» **Exercise description**
Transcribe all of the entries below exactly. Leave out the pictures.

☆ ☆ ☆

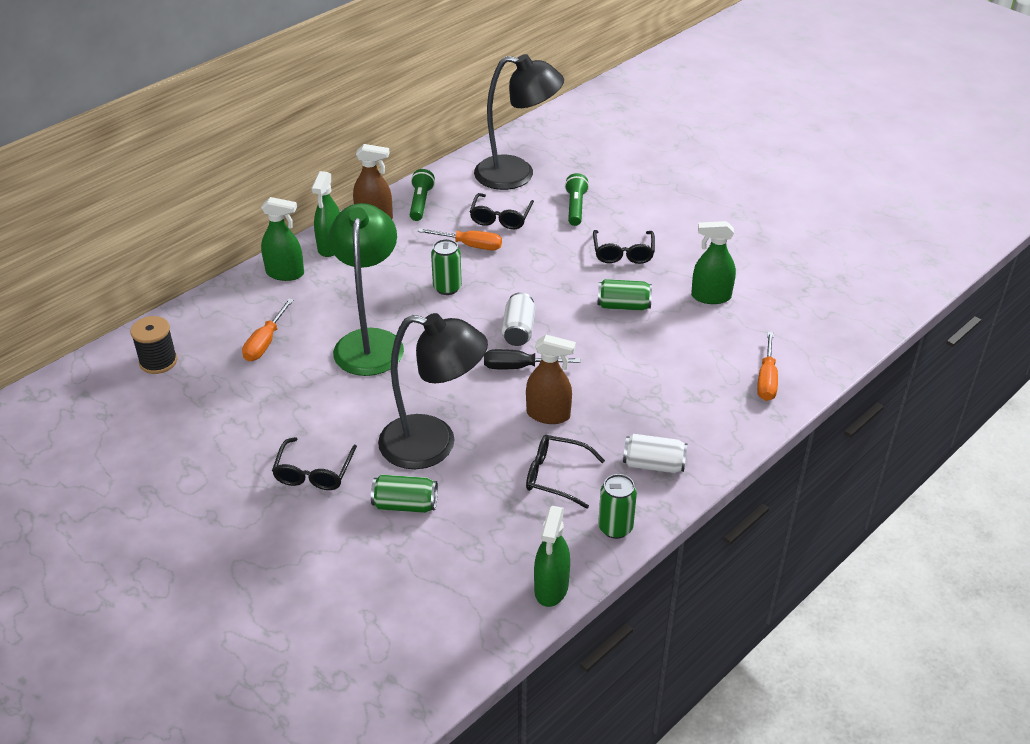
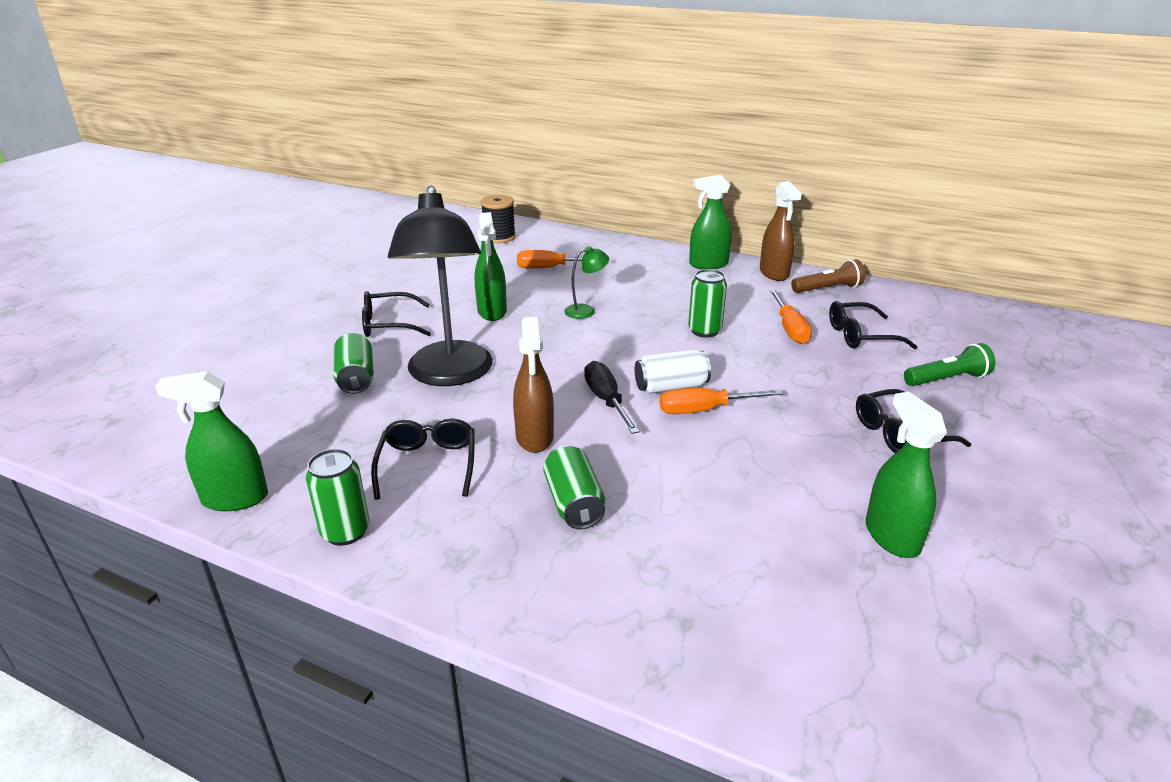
camera: 70 degrees right, 10 degrees down
(285, 273) = (650, 255): green spray bottle -> green spray bottle (492, 312)
(370, 342) = (586, 311): green lamp -> green lamp, size x0.41
(420, 203) = (828, 289): green flashlight -> brown flashlight
(517, 175) = (954, 329): black lamp -> none
(623, 306) = (787, 455): green can -> green can (573, 503)
(653, 465) = (477, 545): white can -> none
(766, 380) = (740, 643): orange screwdriver -> orange screwdriver (704, 410)

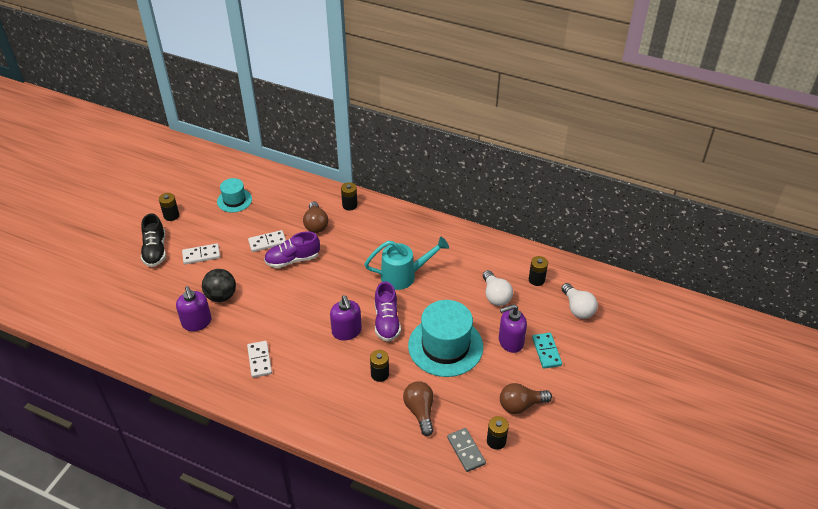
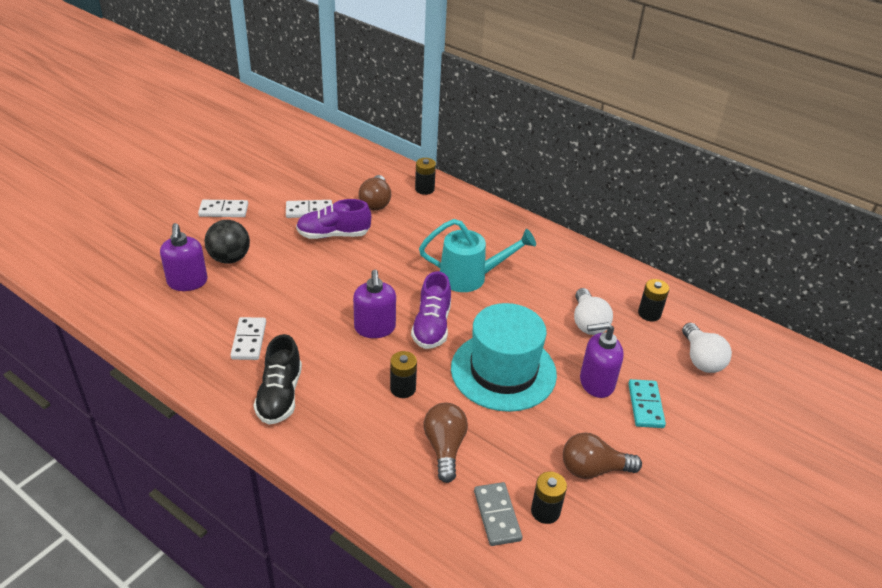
camera: 10 degrees right, 5 degrees down
(155, 250) = (171, 196): black shoe -> black shoe (280, 395)
(171, 216) = (205, 164): black battery -> none
(234, 200) = (286, 161): turquoise hat -> none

☆ ☆ ☆

» **Answer section**
camera: 70 degrees right, 10 degrees down
(285, 273) = (650, 255): green spray bottle -> green spray bottle (492, 312)
(370, 342) = (586, 311): green lamp -> green lamp, size x0.41
(420, 203) = (828, 289): green flashlight -> brown flashlight
(517, 175) = (954, 329): black lamp -> none
(623, 306) = (787, 455): green can -> green can (573, 503)
(653, 465) = (477, 545): white can -> none
(766, 380) = (740, 643): orange screwdriver -> orange screwdriver (704, 410)

camera: 10 degrees right, 5 degrees down
(155, 250) = (171, 196): black shoe -> black shoe (280, 395)
(171, 216) = (205, 164): black battery -> none
(234, 200) = (286, 161): turquoise hat -> none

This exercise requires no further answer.